DATA EXTRACTS:
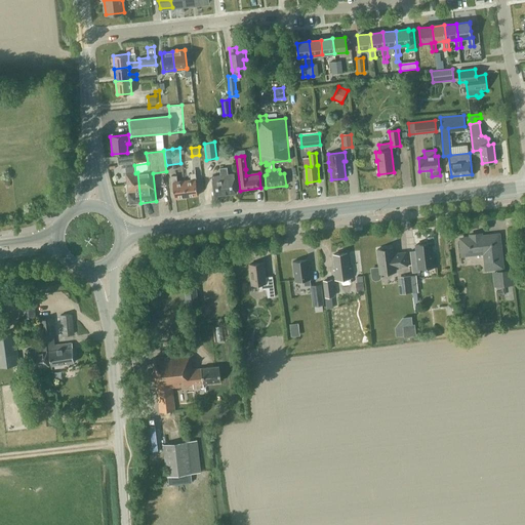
[(129,204),(140,203),(137,172),(135,173),(134,165),(125,166),(126,173),(125,173),(129,204)]
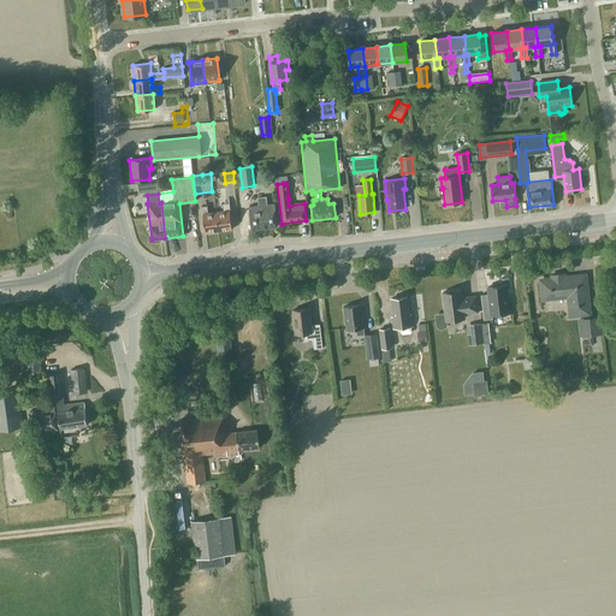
[(252,230),(277,226),(274,205),(267,205),(266,197),(258,197),(259,206),(249,207),(252,230)]
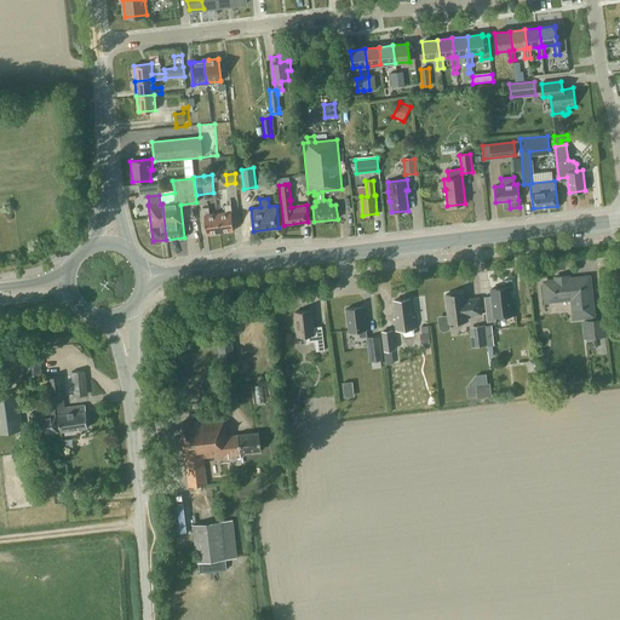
[(219,233),(233,231),(230,212),(231,212),(230,205),(224,205),(225,212),(217,213),(219,233)]
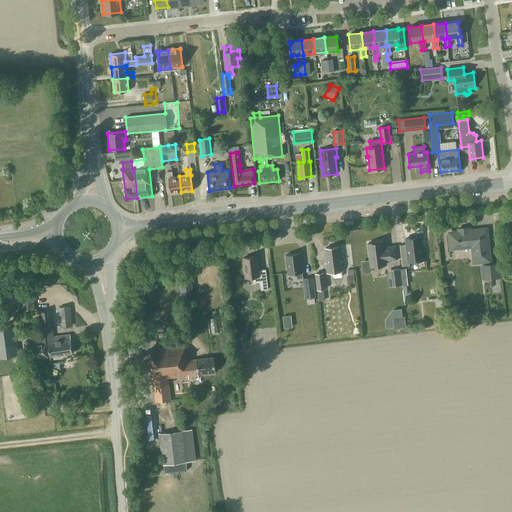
[(181,192),(179,176),(173,177),(172,171),(167,172),(167,178),(168,178),(170,194),(181,192)]
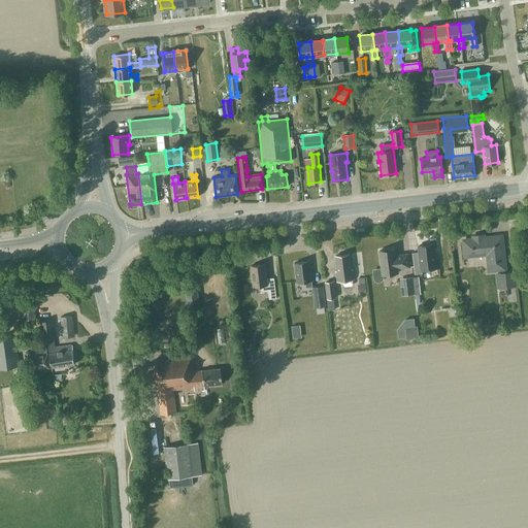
[(489,271),(505,269),(501,236),(463,240),(465,257),(484,255),(487,257),(489,271)]
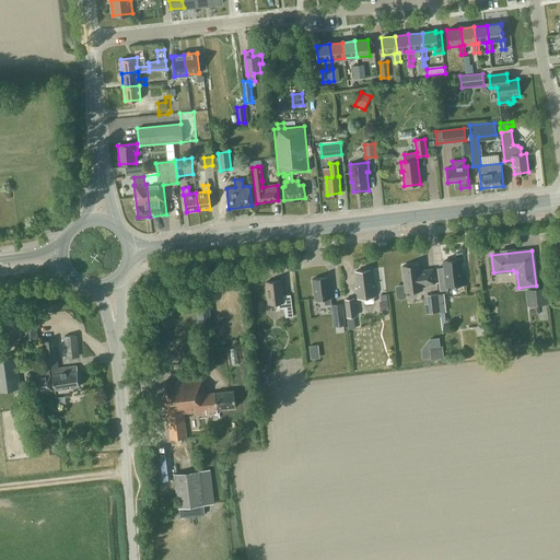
[(459,259),(443,261),(444,268),(436,268),(440,291),(447,290),(446,287),(466,284),(465,275),(461,275),(459,259)]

WORK INSTRUCTION:
Pictures are to be omitted; otherwise, write out the data exactly as it appears.

SOLUTION TO THIS PROBLEM:
[(129,204),(140,203),(137,172),(135,173),(134,165),(125,166),(126,173),(125,173),(129,204)]
[(252,230),(277,226),(274,205),(267,205),(266,197),(258,197),(259,206),(249,207),(252,230)]
[(219,233),(233,231),(230,212),(231,212),(230,205),(224,205),(225,212),(217,213),(219,233)]
[(181,192),(179,176),(173,177),(172,171),(167,172),(167,178),(168,178),(170,194),(181,192)]
[(489,271),(505,269),(501,236),(463,240),(465,257),(484,255),(487,257),(489,271)]
[(459,259),(443,261),(444,268),(436,268),(440,291),(447,290),(446,287),(466,284),(465,275),(461,275),(459,259)]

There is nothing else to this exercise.